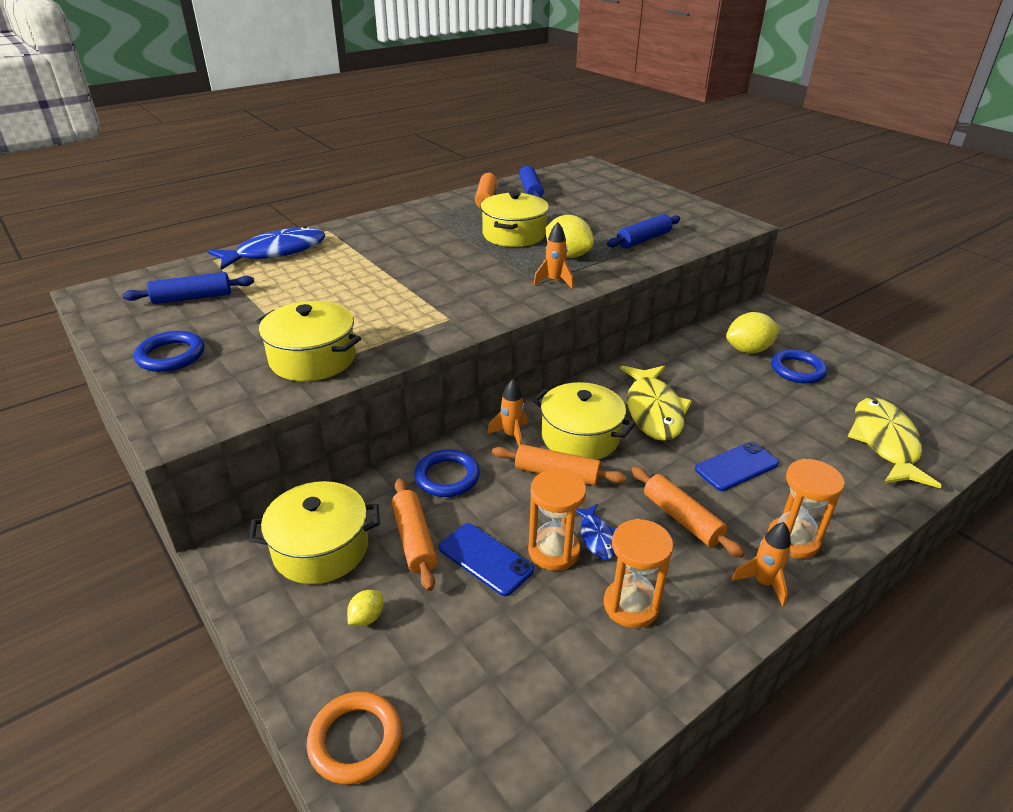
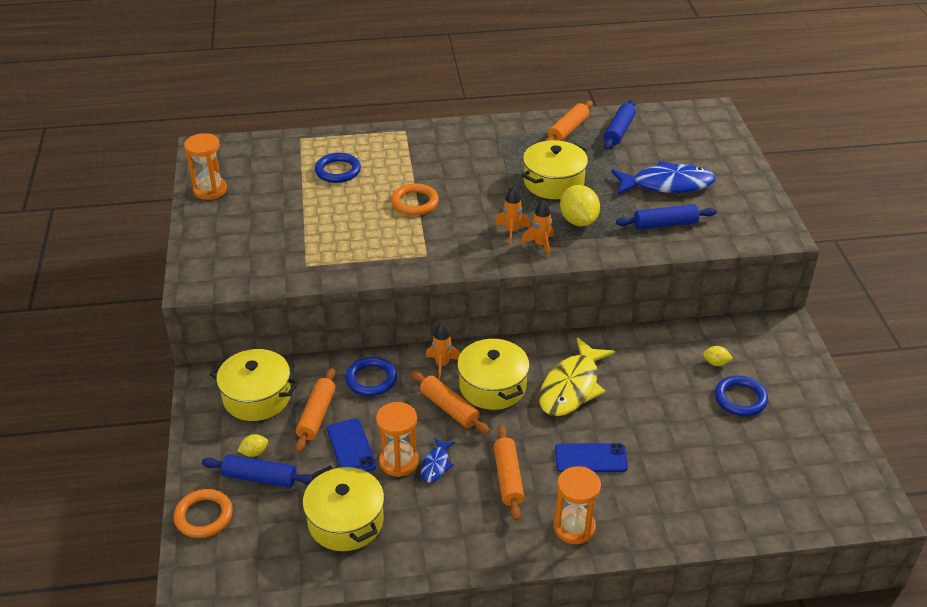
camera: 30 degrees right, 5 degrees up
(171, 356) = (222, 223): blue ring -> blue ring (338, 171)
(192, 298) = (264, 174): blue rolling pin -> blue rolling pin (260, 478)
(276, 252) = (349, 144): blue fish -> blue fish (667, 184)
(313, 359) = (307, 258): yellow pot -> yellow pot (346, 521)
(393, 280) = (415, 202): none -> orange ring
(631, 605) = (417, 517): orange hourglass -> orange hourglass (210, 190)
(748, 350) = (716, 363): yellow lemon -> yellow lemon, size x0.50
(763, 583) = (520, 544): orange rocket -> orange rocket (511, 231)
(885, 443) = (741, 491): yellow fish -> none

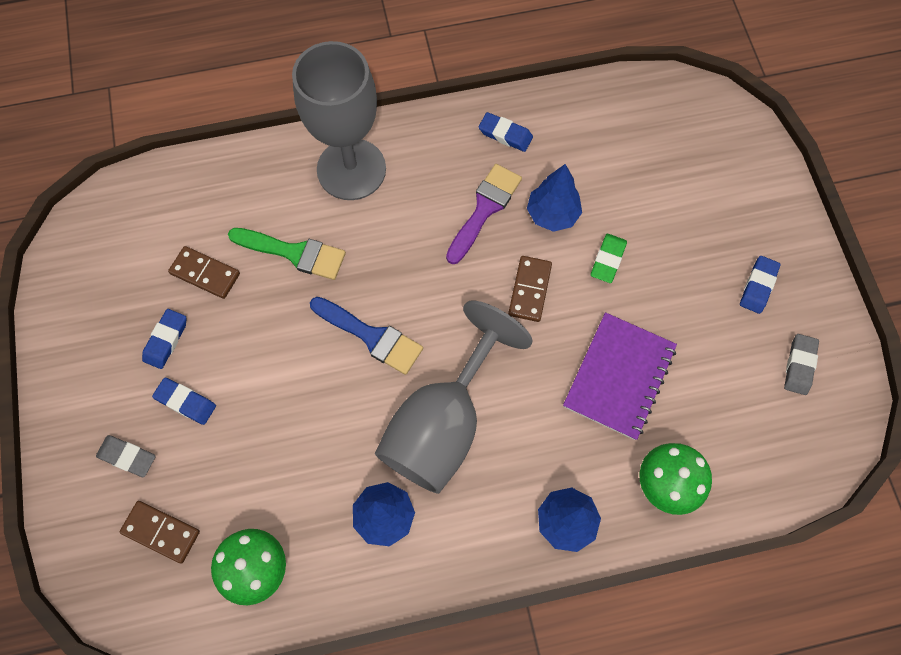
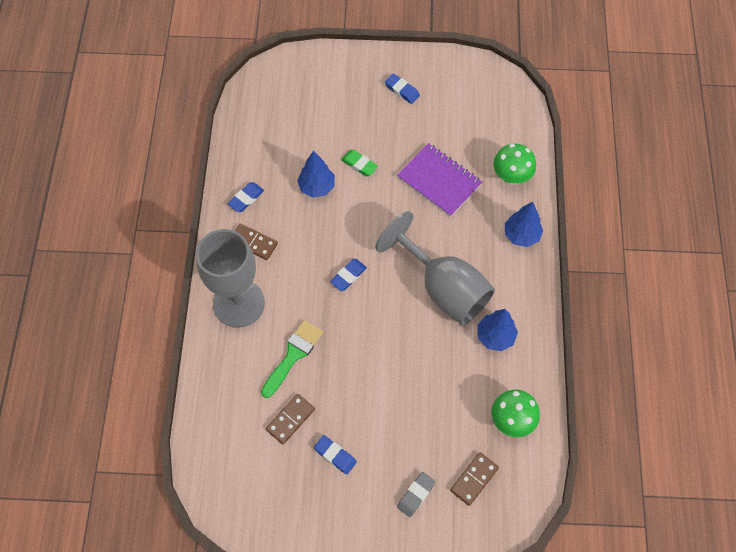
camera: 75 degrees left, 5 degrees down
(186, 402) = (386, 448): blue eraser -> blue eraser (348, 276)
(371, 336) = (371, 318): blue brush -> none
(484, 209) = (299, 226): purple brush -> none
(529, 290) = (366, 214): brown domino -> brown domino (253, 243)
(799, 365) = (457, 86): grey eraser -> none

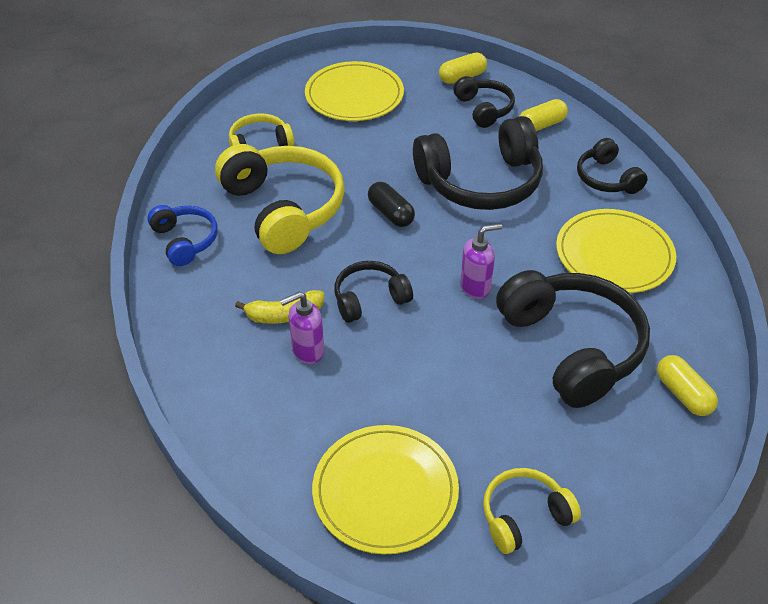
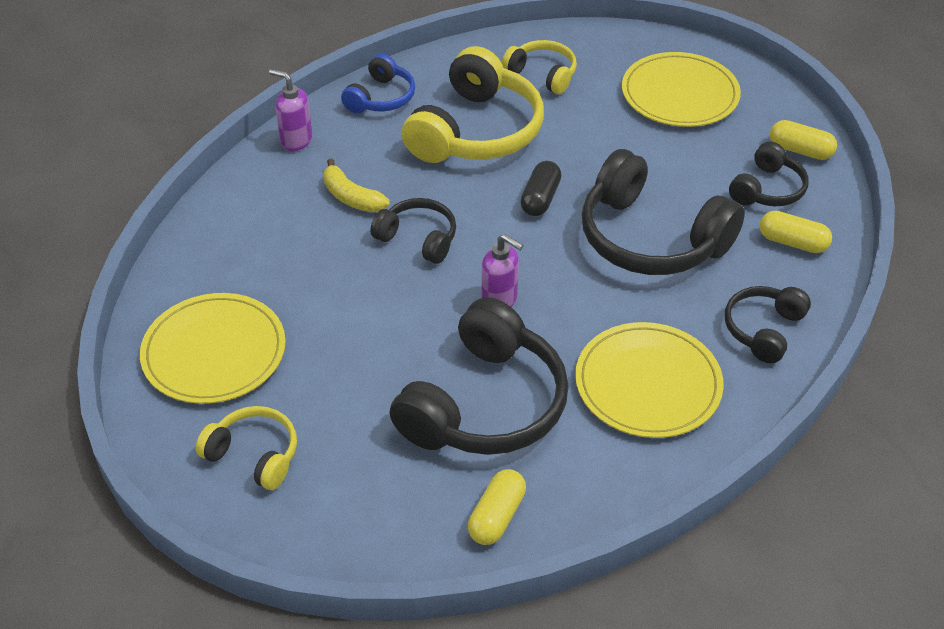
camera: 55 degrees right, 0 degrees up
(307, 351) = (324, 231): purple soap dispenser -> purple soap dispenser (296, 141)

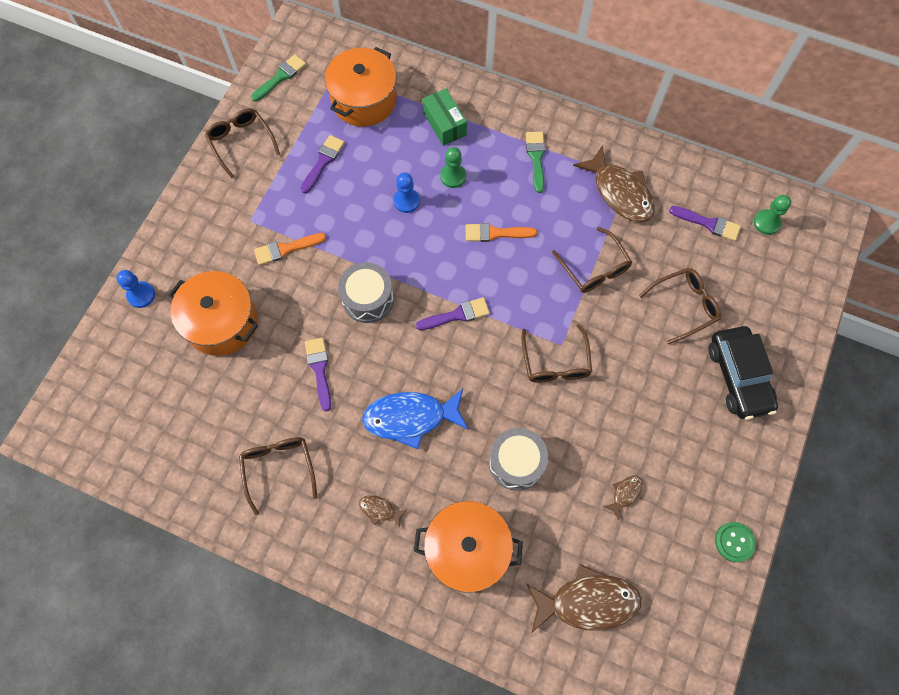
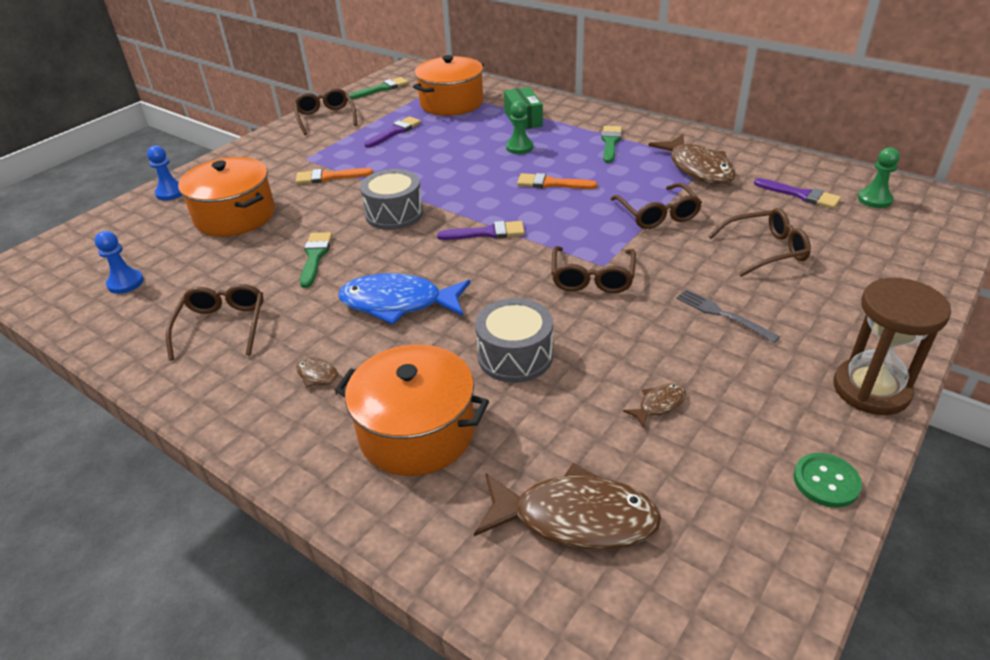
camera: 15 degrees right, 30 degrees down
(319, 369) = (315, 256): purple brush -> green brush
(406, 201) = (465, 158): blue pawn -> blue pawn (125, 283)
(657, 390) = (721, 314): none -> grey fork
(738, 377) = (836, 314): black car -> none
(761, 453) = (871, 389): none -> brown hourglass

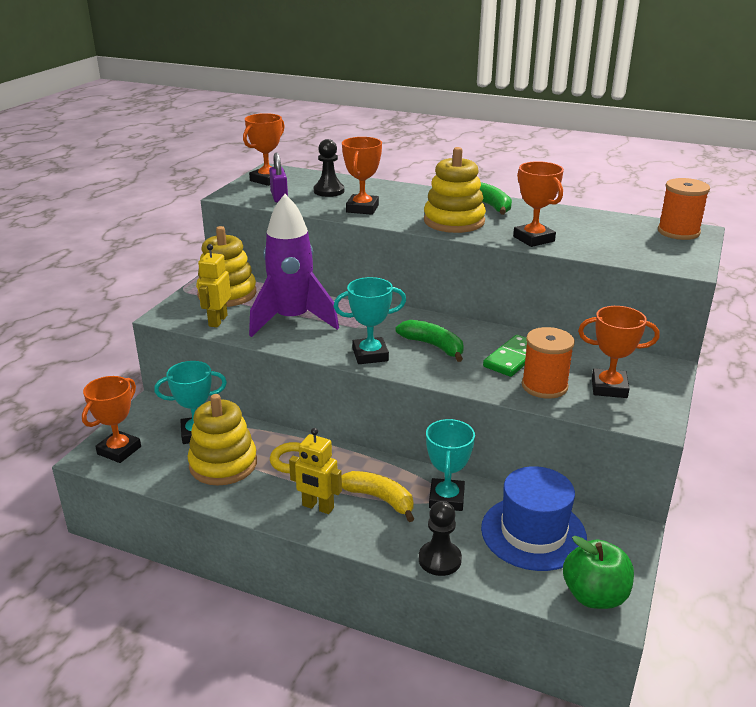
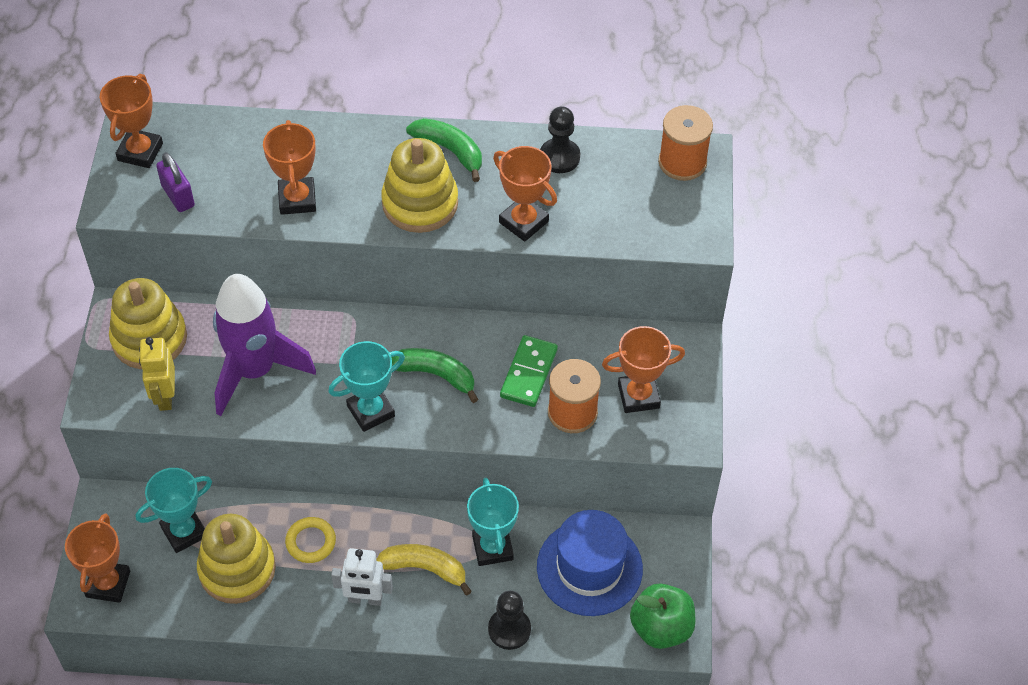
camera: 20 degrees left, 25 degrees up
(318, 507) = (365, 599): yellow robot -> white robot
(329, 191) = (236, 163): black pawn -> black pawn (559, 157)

================

§ Task requirements
Print out the whole listing word for word. Leave the pictures out.

§ Task answer
camera: 30 degrees right, 5 degrees up
(171, 356) = (222, 223): blue ring -> blue ring (338, 171)
(192, 298) = (264, 174): blue rolling pin -> blue rolling pin (260, 478)
(276, 252) = (349, 144): blue fish -> blue fish (667, 184)
(313, 359) = (307, 258): yellow pot -> yellow pot (346, 521)
(393, 280) = (415, 202): none -> orange ring
(631, 605) = (417, 517): orange hourglass -> orange hourglass (210, 190)
(748, 350) = (716, 363): yellow lemon -> yellow lemon, size x0.50
(763, 583) = (520, 544): orange rocket -> orange rocket (511, 231)
(885, 443) = (741, 491): yellow fish -> none

camera: 75 degrees left, 5 degrees down
(186, 402) = (386, 448): blue eraser -> blue eraser (348, 276)
(371, 336) = (371, 318): blue brush -> none
(484, 209) = (299, 226): purple brush -> none
(529, 290) = (366, 214): brown domino -> brown domino (253, 243)
(799, 365) = (457, 86): grey eraser -> none

camera: 55 degrees right, 0 degrees up
(307, 351) = (324, 231): purple soap dispenser -> purple soap dispenser (296, 141)

camera: 15 degrees right, 30 degrees down
(319, 369) = (315, 256): purple brush -> green brush
(406, 201) = (465, 158): blue pawn -> blue pawn (125, 283)
(657, 390) = (721, 314): none -> grey fork
(738, 377) = (836, 314): black car -> none
(761, 453) = (871, 389): none -> brown hourglass

camera: 20 degrees left, 25 degrees up
(318, 507) = (365, 599): yellow robot -> white robot
(329, 191) = (236, 163): black pawn -> black pawn (559, 157)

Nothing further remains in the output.